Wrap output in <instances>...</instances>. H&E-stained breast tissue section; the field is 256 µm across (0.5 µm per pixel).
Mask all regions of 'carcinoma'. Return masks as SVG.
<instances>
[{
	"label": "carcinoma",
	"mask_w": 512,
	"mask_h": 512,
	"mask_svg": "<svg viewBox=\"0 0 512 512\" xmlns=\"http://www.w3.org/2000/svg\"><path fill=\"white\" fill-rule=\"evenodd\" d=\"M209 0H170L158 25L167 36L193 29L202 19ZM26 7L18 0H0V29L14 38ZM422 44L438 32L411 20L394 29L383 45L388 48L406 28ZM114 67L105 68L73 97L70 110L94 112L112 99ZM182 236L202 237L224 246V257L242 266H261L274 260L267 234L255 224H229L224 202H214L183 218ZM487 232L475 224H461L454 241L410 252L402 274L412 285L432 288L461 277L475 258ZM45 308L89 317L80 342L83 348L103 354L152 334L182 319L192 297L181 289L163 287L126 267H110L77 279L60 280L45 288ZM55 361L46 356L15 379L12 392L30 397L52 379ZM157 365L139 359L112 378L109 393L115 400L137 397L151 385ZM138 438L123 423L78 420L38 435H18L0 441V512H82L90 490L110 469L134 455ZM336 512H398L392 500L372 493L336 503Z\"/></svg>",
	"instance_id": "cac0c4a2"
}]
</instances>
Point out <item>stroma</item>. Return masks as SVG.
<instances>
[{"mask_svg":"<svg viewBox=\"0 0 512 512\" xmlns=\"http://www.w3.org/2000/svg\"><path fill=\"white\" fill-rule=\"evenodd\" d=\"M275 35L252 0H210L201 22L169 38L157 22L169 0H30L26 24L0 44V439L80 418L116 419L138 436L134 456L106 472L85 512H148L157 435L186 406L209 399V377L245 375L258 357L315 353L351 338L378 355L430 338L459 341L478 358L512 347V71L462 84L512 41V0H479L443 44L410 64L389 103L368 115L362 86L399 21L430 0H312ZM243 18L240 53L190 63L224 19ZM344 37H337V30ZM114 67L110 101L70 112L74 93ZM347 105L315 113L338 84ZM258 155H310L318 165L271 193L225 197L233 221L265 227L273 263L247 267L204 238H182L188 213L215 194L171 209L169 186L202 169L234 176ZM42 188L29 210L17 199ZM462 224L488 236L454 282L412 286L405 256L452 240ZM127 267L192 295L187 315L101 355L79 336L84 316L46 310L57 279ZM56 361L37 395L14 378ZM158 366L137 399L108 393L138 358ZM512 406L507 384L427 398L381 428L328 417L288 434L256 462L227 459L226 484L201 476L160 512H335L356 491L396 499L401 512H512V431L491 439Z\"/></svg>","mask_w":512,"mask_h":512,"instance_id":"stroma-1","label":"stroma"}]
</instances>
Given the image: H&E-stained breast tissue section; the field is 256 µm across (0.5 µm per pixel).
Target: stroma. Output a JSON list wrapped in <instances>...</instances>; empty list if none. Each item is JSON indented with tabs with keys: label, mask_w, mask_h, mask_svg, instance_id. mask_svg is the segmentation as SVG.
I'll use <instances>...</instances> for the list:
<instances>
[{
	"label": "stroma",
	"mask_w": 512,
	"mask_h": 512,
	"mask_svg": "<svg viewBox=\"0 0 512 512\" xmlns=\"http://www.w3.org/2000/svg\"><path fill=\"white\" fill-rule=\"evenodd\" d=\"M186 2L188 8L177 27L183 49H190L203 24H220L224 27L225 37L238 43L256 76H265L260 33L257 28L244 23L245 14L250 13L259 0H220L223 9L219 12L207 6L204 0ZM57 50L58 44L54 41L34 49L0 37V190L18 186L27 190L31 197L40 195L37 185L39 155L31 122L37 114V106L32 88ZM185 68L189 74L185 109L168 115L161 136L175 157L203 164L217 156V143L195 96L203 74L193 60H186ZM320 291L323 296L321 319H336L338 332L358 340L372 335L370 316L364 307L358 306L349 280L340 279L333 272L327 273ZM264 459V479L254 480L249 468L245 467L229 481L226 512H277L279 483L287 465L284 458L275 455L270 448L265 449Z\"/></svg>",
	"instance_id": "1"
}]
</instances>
————
Retype all of the material, keeping each line exact.

▶ [The solution]
Wrap output in <instances>...</instances>. H&E-stained breast tissue section; the field is 256 µm across (0.5 µm per pixel).
Mask all regions of 'carcinoma'. Return masks as SVG.
<instances>
[{
	"label": "carcinoma",
	"mask_w": 512,
	"mask_h": 512,
	"mask_svg": "<svg viewBox=\"0 0 512 512\" xmlns=\"http://www.w3.org/2000/svg\"><path fill=\"white\" fill-rule=\"evenodd\" d=\"M209 0H170L158 25L167 36L193 29L202 19ZM26 7L18 0H0V29L14 38ZM422 44L438 32L411 20L394 29L383 45L388 48L406 28ZM114 67L105 68L73 97L70 110L94 112L112 99ZM182 236L202 237L224 246V257L242 266H261L274 260L267 234L255 224H229L224 202H214L183 218ZM487 232L475 224H461L454 241L410 252L402 274L412 285L432 288L461 277L475 258ZM45 308L89 317L80 342L83 348L103 354L152 334L182 319L192 297L181 289L163 287L126 267H110L77 279L60 280L45 288ZM55 361L46 356L15 379L12 392L30 397L52 379ZM157 365L139 359L112 378L109 393L115 400L137 397L151 385ZM138 438L123 423L78 420L38 435H18L0 441V512H82L90 490L110 469L134 455ZM336 512H398L392 500L372 493L336 503Z\"/></svg>",
	"instance_id": "cac0c4a2"
}]
</instances>
Point out <item>stroma</item>. Return masks as SVG.
<instances>
[{"mask_svg":"<svg viewBox=\"0 0 512 512\" xmlns=\"http://www.w3.org/2000/svg\"><path fill=\"white\" fill-rule=\"evenodd\" d=\"M275 35L252 0H210L201 22L169 38L157 22L169 0H30L26 24L0 44V439L80 418L116 419L138 436L134 456L106 472L85 512H148L157 435L186 406L209 399V377L245 375L258 357L315 353L351 338L378 355L430 338L459 341L478 358L512 347V71L462 84L512 41V0H479L443 44L410 64L389 103L368 115L362 86L399 21L430 0H312ZM243 18L240 53L190 63L224 19ZM344 37H337V30ZM114 67L110 101L70 112L74 93ZM347 105L315 113L338 84ZM258 155H310L318 165L271 193L225 197L233 221L265 227L273 263L247 267L204 238H182L188 213L215 194L171 209L169 186L202 169L234 176ZM42 188L29 210L17 199ZM462 224L488 236L454 282L412 286L405 256L452 240ZM127 267L192 295L187 315L101 355L79 336L84 316L46 310L57 279ZM56 361L37 395L14 378ZM158 366L137 399L108 393L138 358ZM512 406L507 384L427 398L381 428L328 417L288 434L256 462L227 459L226 484L201 476L160 512H335L356 491L396 499L401 512H512V431L491 439Z\"/></svg>","mask_w":512,"mask_h":512,"instance_id":"stroma-1","label":"stroma"}]
</instances>
Given the image: H&E-stained breast tissue section; the field is 256 µm across (0.5 µm per pixel).
Target: stroma. Output a JSON list wrapped in <instances>...</instances>; empty list if none. Each item is JSON indented with tabs with keys: label, mask_w, mask_h, mask_svg, instance_id. mask_svg is the segmentation as SVG.
I'll use <instances>...</instances> for the list:
<instances>
[{
	"label": "stroma",
	"mask_w": 512,
	"mask_h": 512,
	"mask_svg": "<svg viewBox=\"0 0 512 512\" xmlns=\"http://www.w3.org/2000/svg\"><path fill=\"white\" fill-rule=\"evenodd\" d=\"M186 2L188 8L177 27L183 49H190L203 24H220L224 27L225 37L238 43L256 76H265L260 33L257 28L244 23L245 14L250 13L259 0H220L223 9L219 12L207 6L204 0ZM57 50L58 44L54 41L34 49L0 37V190L18 186L27 190L31 197L40 195L37 185L39 155L31 122L37 114V106L32 88ZM185 68L189 74L185 109L168 115L161 136L175 157L203 164L217 156V143L195 96L203 74L193 60H186ZM320 291L323 296L321 319H336L338 332L358 340L372 335L370 316L364 307L358 306L349 280L340 279L333 272L327 273ZM264 459V479L254 480L249 468L245 467L229 481L226 512H277L279 483L287 465L284 458L275 455L270 448L265 449Z\"/></svg>",
	"instance_id": "1"
}]
</instances>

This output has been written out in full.